_Input data_.
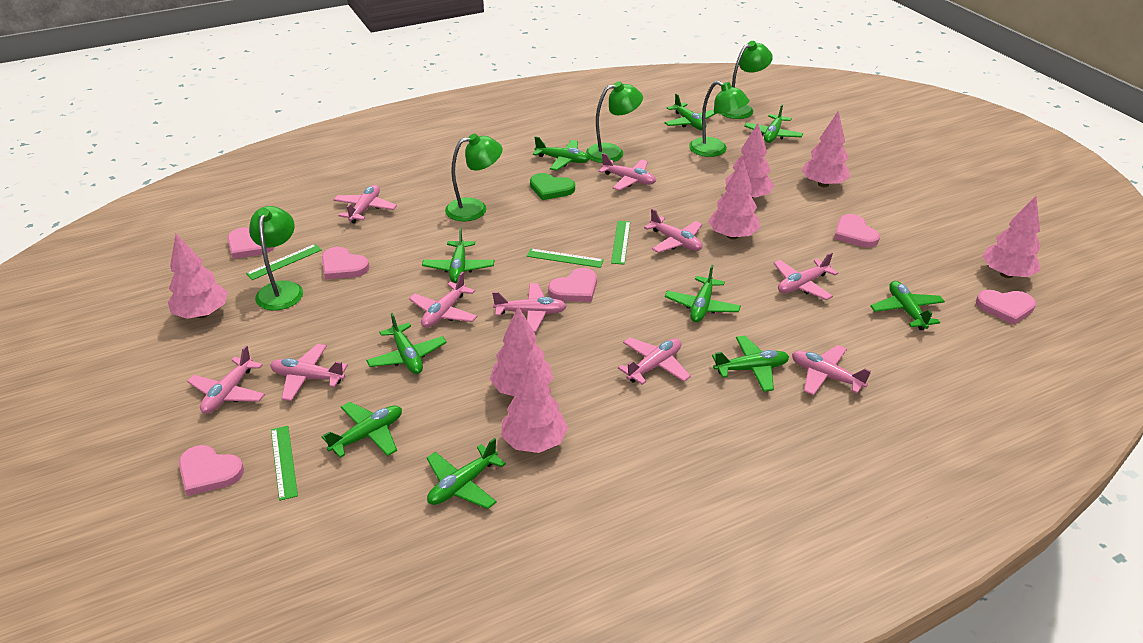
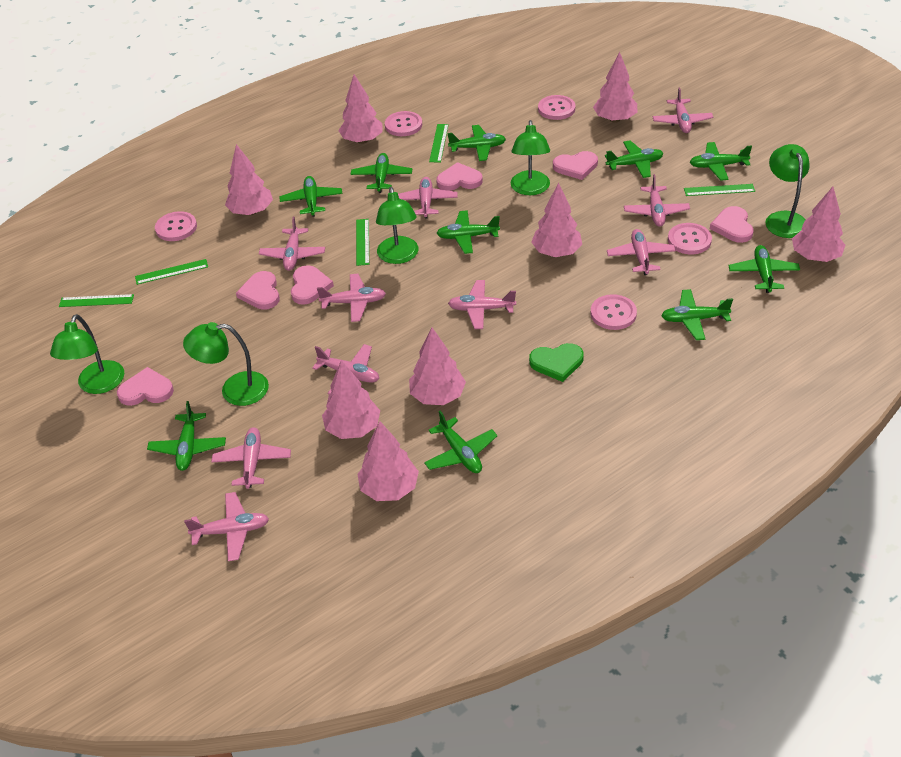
green ruler: 4 -> 5
pink button: 0 -> 5
pink tree: 7 -> 8

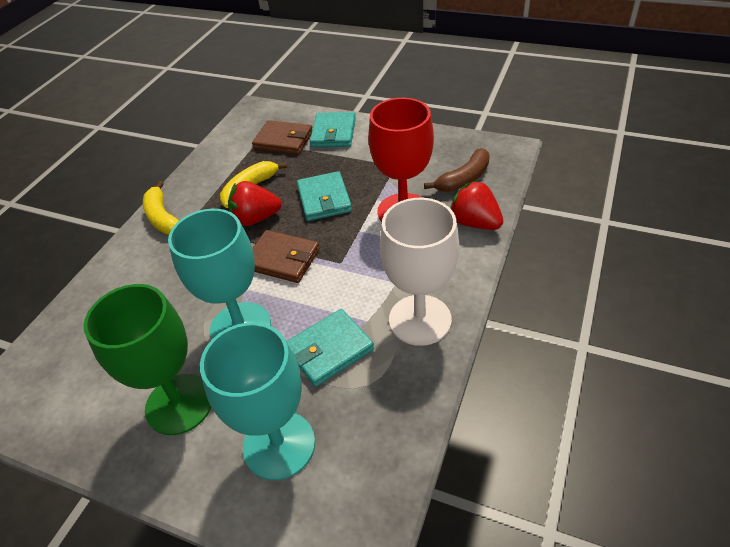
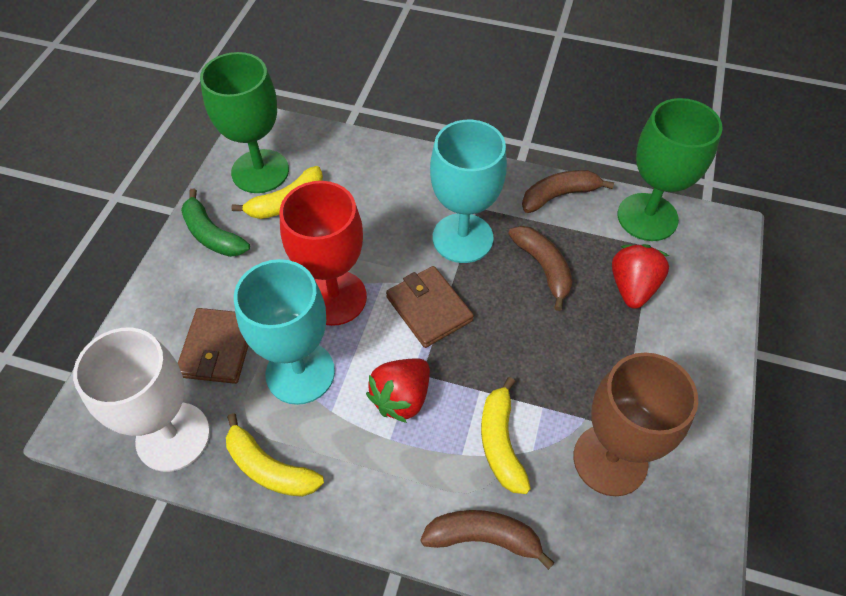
brown banana: 1 -> 3
brown goblet: 0 -> 1
green banana: 0 -> 1
green goblet: 1 -> 2
turquoise wallet: 3 -> 0
yellow banana: 2 -> 3

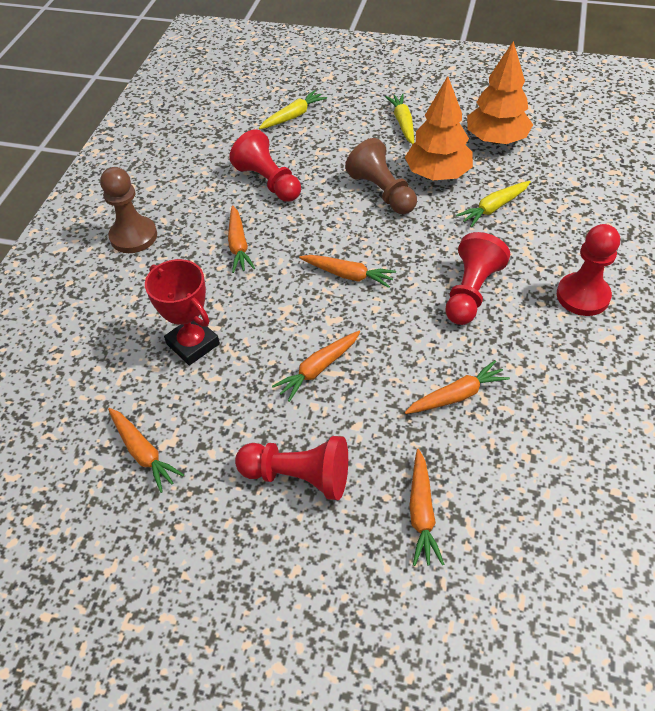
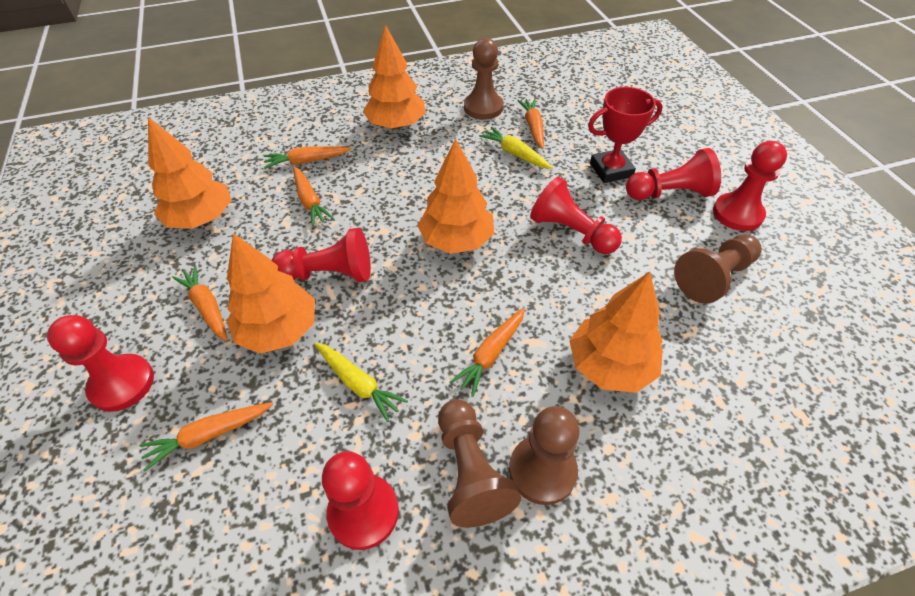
brown pawn: 2 -> 4
orange tree: 2 -> 5
red pawn: 4 -> 6
yellow carrot: 3 -> 2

_Problem statement_. Would you please repeat all the data word for word, but without the pictures?

_Exercise answer_.
green ruler: 4 -> 5
pink button: 0 -> 5
pink tree: 7 -> 8

brown banana: 1 -> 3
brown goblet: 0 -> 1
green banana: 0 -> 1
green goblet: 1 -> 2
turquoise wallet: 3 -> 0
yellow banana: 2 -> 3

brown pawn: 2 -> 4
orange tree: 2 -> 5
red pawn: 4 -> 6
yellow carrot: 3 -> 2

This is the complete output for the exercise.